■ **TASK DETAILS**:
Scan the entries line by line and return those with "moved".

■ **ENTRIES SHOWN**:

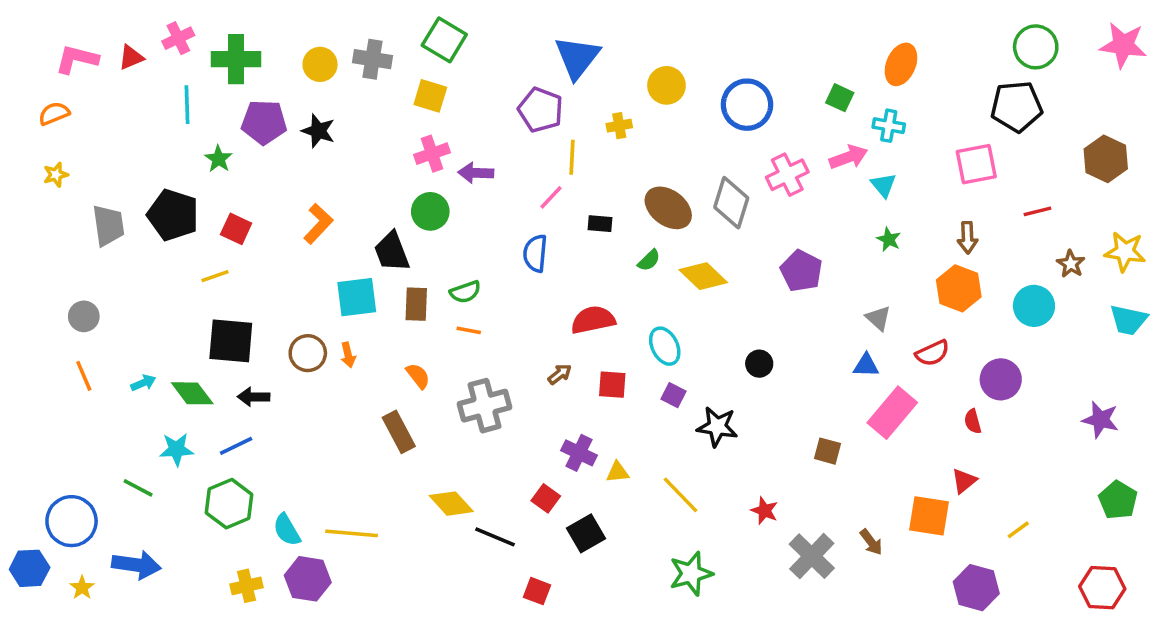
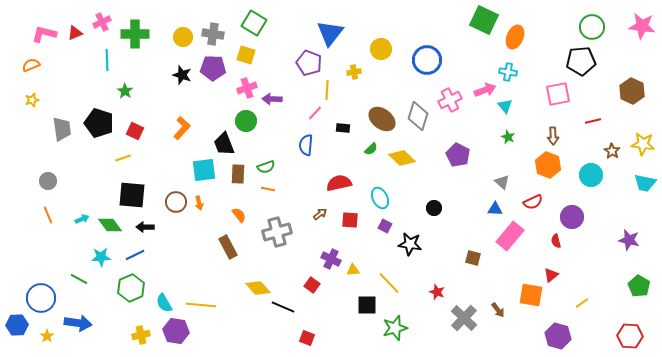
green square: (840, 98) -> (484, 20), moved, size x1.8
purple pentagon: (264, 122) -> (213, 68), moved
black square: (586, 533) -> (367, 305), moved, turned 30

* * *

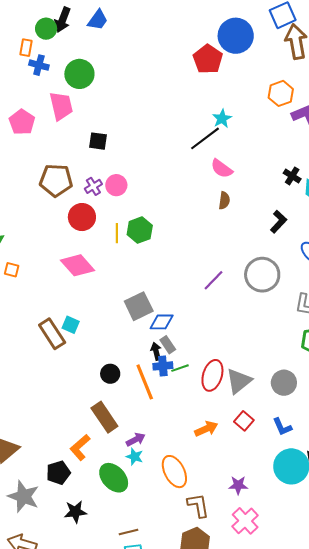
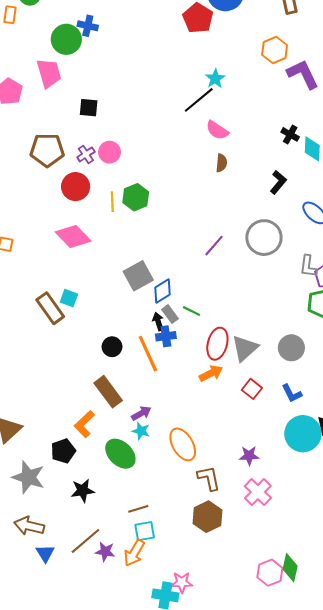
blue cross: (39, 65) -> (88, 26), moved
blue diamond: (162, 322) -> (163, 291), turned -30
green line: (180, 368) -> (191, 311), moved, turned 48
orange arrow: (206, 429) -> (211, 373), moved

■ **WRITTEN ANSWER**:
green square: (840, 98) -> (484, 20), moved, size x1.8
purple pentagon: (264, 122) -> (213, 68), moved
black square: (586, 533) -> (367, 305), moved, turned 30
blue cross: (39, 65) -> (88, 26), moved
green line: (180, 368) -> (191, 311), moved, turned 48
orange arrow: (206, 429) -> (211, 373), moved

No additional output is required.